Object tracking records
*****

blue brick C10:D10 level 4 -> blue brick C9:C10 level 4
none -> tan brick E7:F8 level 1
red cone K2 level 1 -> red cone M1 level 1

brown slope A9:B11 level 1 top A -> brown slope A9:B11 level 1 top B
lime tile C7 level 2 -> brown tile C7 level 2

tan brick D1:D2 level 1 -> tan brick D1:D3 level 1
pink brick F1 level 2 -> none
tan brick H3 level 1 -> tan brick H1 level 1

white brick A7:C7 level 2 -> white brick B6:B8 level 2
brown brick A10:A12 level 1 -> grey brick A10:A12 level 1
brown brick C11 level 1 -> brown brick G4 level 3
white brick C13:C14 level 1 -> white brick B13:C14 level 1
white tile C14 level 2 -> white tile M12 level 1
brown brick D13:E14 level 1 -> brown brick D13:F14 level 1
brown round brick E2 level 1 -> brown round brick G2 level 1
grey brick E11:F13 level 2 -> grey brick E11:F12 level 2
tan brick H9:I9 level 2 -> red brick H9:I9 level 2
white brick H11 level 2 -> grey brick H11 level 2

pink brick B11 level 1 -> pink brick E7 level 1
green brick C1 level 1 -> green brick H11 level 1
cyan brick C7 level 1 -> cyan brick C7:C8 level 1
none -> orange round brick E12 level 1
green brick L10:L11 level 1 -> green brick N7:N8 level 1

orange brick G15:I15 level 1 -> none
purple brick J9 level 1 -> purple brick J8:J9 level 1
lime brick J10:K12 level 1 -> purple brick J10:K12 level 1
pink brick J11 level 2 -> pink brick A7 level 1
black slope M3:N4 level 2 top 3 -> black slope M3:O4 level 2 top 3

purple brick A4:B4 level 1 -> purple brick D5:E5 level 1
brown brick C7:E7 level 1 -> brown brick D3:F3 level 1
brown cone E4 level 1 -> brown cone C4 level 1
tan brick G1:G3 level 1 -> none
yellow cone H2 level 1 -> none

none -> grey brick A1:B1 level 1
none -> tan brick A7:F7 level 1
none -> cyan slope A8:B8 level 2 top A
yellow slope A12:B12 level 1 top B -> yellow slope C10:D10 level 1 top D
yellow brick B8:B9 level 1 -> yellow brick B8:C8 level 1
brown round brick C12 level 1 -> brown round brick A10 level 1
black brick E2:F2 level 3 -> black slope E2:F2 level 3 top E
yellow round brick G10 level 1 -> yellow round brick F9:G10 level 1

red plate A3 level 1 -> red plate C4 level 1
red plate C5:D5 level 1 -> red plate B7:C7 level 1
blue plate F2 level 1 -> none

*****

Repeat the records word for word.

:: Written answer ::
blue brick C10:D10 level 4 -> blue brick C9:C10 level 4
none -> tan brick E7:F8 level 1
red cone K2 level 1 -> red cone M1 level 1

brown slope A9:B11 level 1 top A -> brown slope A9:B11 level 1 top B
lime tile C7 level 2 -> brown tile C7 level 2

tan brick D1:D2 level 1 -> tan brick D1:D3 level 1
pink brick F1 level 2 -> none
tan brick H3 level 1 -> tan brick H1 level 1

white brick A7:C7 level 2 -> white brick B6:B8 level 2
brown brick A10:A12 level 1 -> grey brick A10:A12 level 1
brown brick C11 level 1 -> brown brick G4 level 3
white brick C13:C14 level 1 -> white brick B13:C14 level 1
white tile C14 level 2 -> white tile M12 level 1
brown brick D13:E14 level 1 -> brown brick D13:F14 level 1
brown round brick E2 level 1 -> brown round brick G2 level 1
grey brick E11:F13 level 2 -> grey brick E11:F12 level 2
tan brick H9:I9 level 2 -> red brick H9:I9 level 2
white brick H11 level 2 -> grey brick H11 level 2

pink brick B11 level 1 -> pink brick E7 level 1
green brick C1 level 1 -> green brick H11 level 1
cyan brick C7 level 1 -> cyan brick C7:C8 level 1
none -> orange round brick E12 level 1
green brick L10:L11 level 1 -> green brick N7:N8 level 1

orange brick G15:I15 level 1 -> none
purple brick J9 level 1 -> purple brick J8:J9 level 1
lime brick J10:K12 level 1 -> purple brick J10:K12 level 1
pink brick J11 level 2 -> pink brick A7 level 1
black slope M3:N4 level 2 top 3 -> black slope M3:O4 level 2 top 3

purple brick A4:B4 level 1 -> purple brick D5:E5 level 1
brown brick C7:E7 level 1 -> brown brick D3:F3 level 1
brown cone E4 level 1 -> brown cone C4 level 1
tan brick G1:G3 level 1 -> none
yellow cone H2 level 1 -> none

none -> grey brick A1:B1 level 1
none -> tan brick A7:F7 level 1
none -> cyan slope A8:B8 level 2 top A
yellow slope A12:B12 level 1 top B -> yellow slope C10:D10 level 1 top D
yellow brick B8:B9 level 1 -> yellow brick B8:C8 level 1
brown round brick C12 level 1 -> brown round brick A10 level 1
black brick E2:F2 level 3 -> black slope E2:F2 level 3 top E
yellow round brick G10 level 1 -> yellow round brick F9:G10 level 1

red plate A3 level 1 -> red plate C4 level 1
red plate C5:D5 level 1 -> red plate B7:C7 level 1
blue plate F2 level 1 -> none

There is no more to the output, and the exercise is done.